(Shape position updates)
+-------+

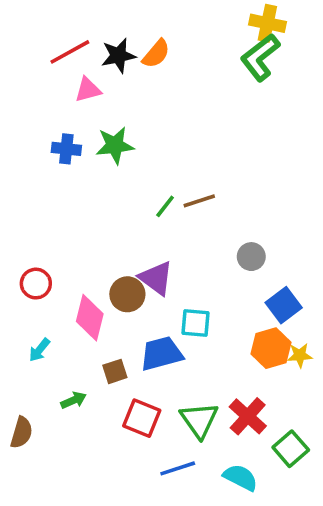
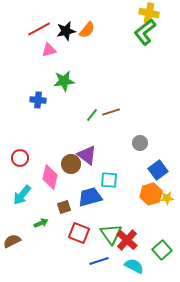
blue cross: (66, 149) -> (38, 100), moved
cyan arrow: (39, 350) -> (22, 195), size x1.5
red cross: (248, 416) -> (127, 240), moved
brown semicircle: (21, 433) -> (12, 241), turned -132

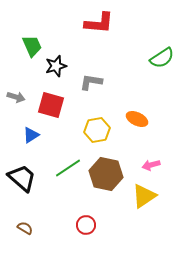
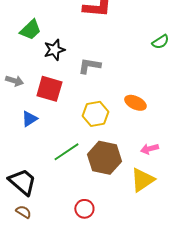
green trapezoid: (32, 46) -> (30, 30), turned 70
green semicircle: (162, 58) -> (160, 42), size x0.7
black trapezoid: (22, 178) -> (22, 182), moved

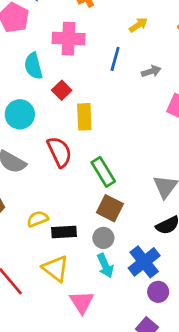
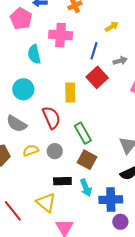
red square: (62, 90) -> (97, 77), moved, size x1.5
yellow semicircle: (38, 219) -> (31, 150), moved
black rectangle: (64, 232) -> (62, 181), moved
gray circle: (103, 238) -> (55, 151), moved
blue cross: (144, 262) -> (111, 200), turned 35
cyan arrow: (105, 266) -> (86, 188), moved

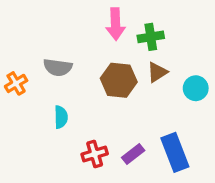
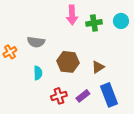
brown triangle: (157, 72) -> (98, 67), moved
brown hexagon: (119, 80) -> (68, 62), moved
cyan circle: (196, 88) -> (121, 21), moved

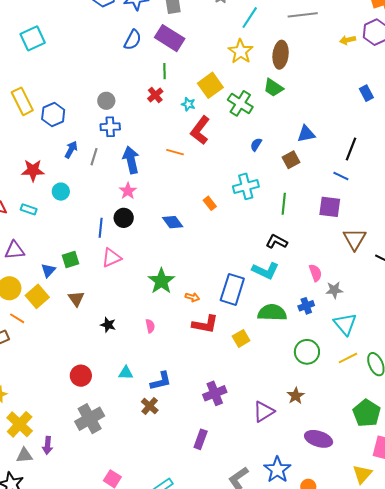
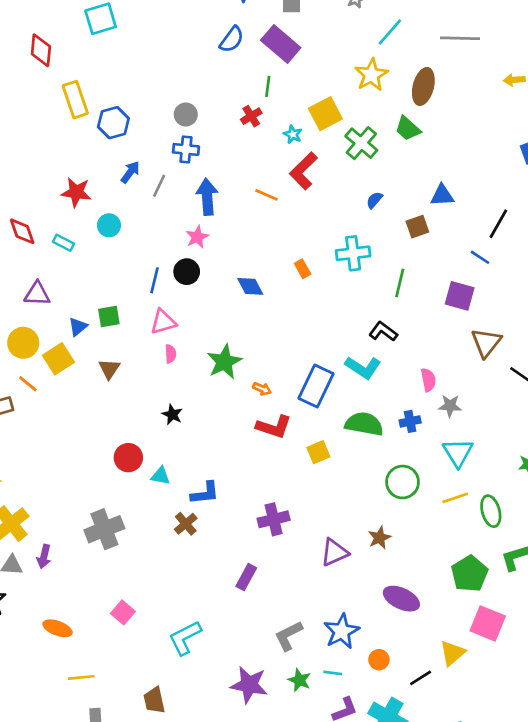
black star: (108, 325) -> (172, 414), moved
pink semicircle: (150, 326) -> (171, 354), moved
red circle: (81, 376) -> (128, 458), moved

+-------+

## Exercise instructions
What is needed is every entry written out word for word, with no pictures.

## Exercise output
blue cross: (66, 149) -> (38, 100), moved
cyan arrow: (39, 350) -> (22, 195), size x1.5
red cross: (248, 416) -> (127, 240), moved
brown semicircle: (21, 433) -> (12, 241), turned -132

green trapezoid: (32, 46) -> (30, 30), turned 70
green semicircle: (162, 58) -> (160, 42), size x0.7
black trapezoid: (22, 178) -> (22, 182), moved

red square: (62, 90) -> (97, 77), moved, size x1.5
yellow semicircle: (38, 219) -> (31, 150), moved
black rectangle: (64, 232) -> (62, 181), moved
gray circle: (103, 238) -> (55, 151), moved
blue cross: (144, 262) -> (111, 200), turned 35
cyan arrow: (105, 266) -> (86, 188), moved

brown triangle: (157, 72) -> (98, 67), moved
brown hexagon: (119, 80) -> (68, 62), moved
cyan circle: (196, 88) -> (121, 21), moved

black star: (108, 325) -> (172, 414), moved
pink semicircle: (150, 326) -> (171, 354), moved
red circle: (81, 376) -> (128, 458), moved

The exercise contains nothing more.